■ Dataset:

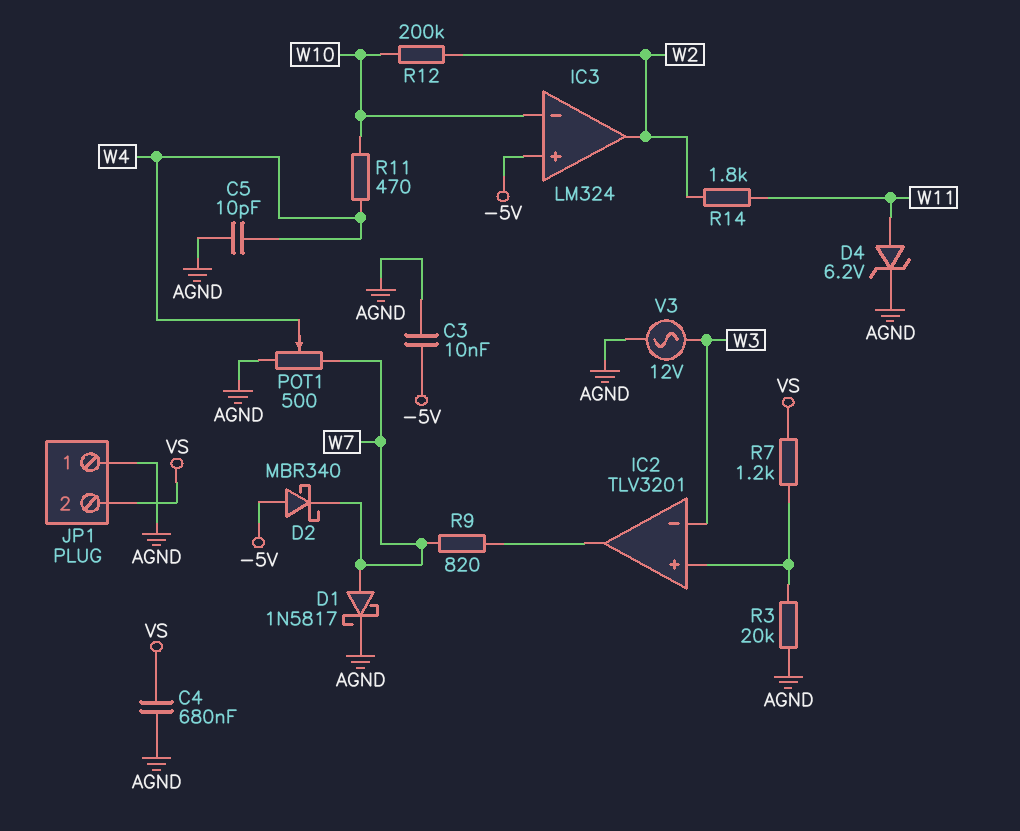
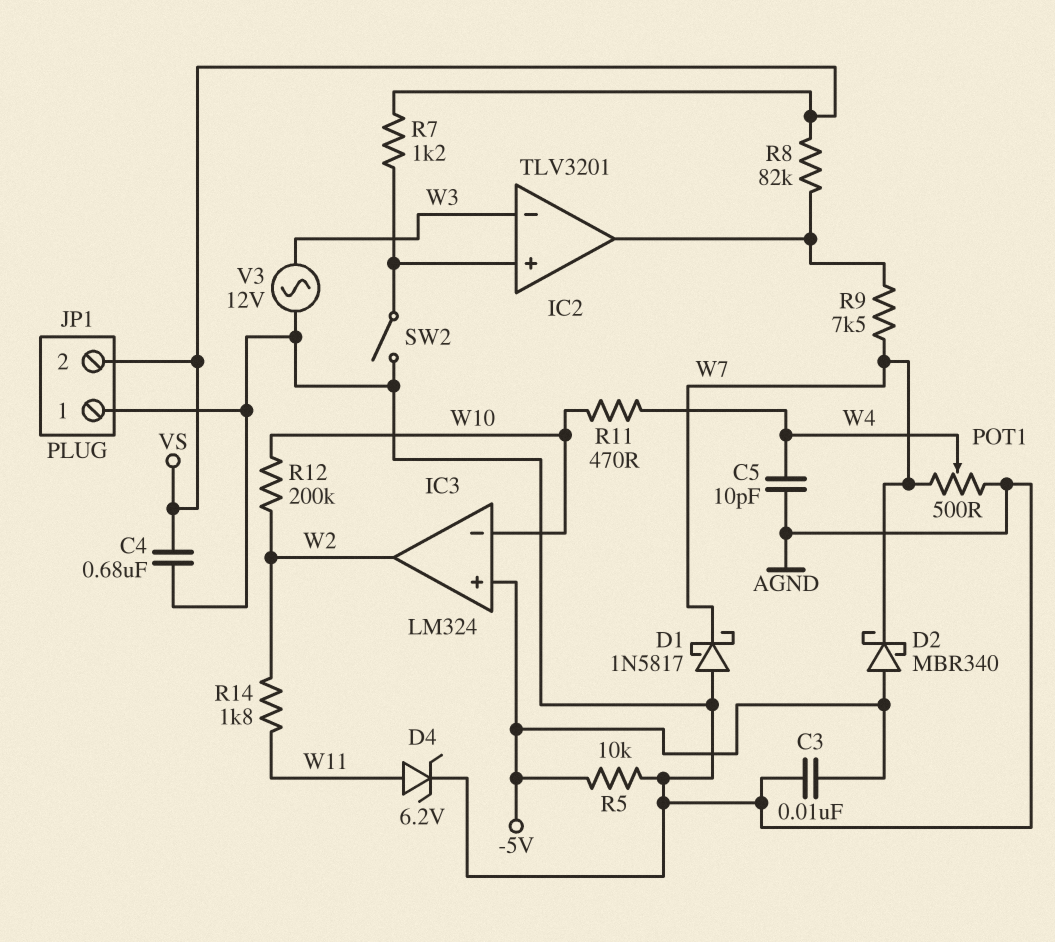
D1: schottky 1N5817 (A W7, K AGND) -> schottky 1N5817 (A AGND, K W7)
R3: 20k (AGND, IC2/in+) -> none
R5: none -> 10k (-5V, AGND)
R8: none -> 82k (IC2/out, VS)
R9: 820 (IC2/out, W7) -> 7.5k (IC2/out, W7)
SW2: none -> switch (AGND, IC2/in+)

■ Work order: An exact copy of the entries above, with no pictures, is the required answer.

■ Result for this exercise:
D1: schottky 1N5817 (A W7, K AGND) -> schottky 1N5817 (A AGND, K W7)
R3: 20k (AGND, IC2/in+) -> none
R5: none -> 10k (-5V, AGND)
R8: none -> 82k (IC2/out, VS)
R9: 820 (IC2/out, W7) -> 7.5k (IC2/out, W7)
SW2: none -> switch (AGND, IC2/in+)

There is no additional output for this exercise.